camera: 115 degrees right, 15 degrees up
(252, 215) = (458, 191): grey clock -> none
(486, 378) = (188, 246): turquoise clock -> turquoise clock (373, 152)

++++++

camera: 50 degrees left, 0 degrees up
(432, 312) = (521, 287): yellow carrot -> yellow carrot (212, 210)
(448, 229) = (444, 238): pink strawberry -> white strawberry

++++++

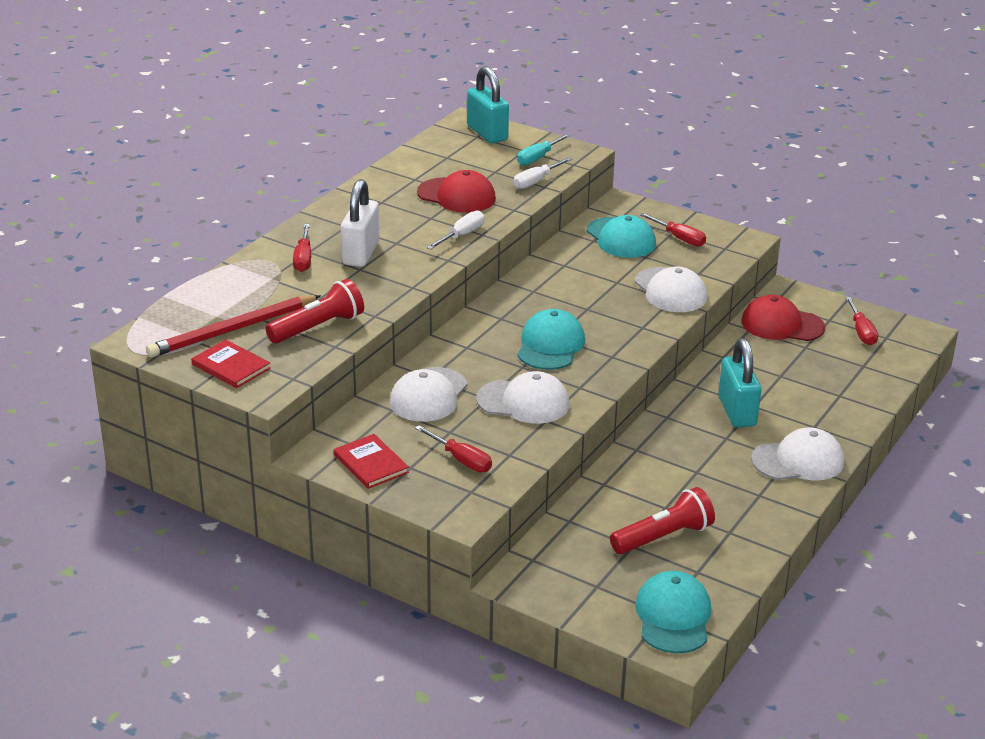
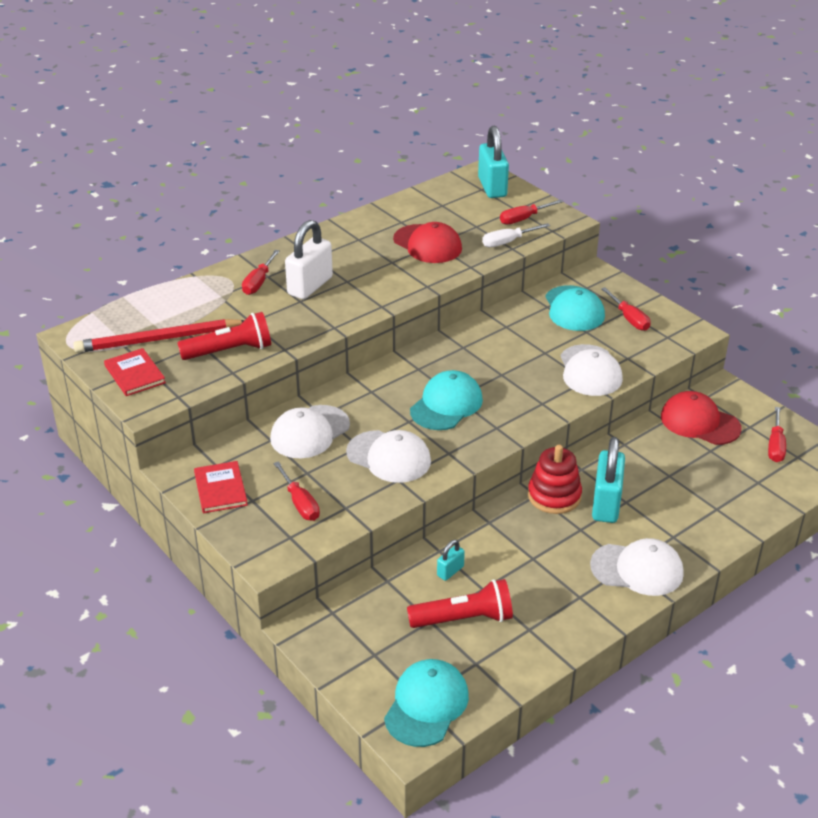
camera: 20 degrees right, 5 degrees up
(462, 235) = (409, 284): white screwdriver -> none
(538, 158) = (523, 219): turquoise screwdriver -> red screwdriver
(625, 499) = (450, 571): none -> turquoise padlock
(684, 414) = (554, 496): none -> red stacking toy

++++++

*Exercise objective*
Your answer should be the lines above from the one containing "(538, 158) = (523, 219): turquoise" through the one containing "(684, 414) = (554, 496): none", copied exactly and with both ends kept.

*Solution to this exercise*
(538, 158) = (523, 219): turquoise screwdriver -> red screwdriver
(625, 499) = (450, 571): none -> turquoise padlock
(684, 414) = (554, 496): none -> red stacking toy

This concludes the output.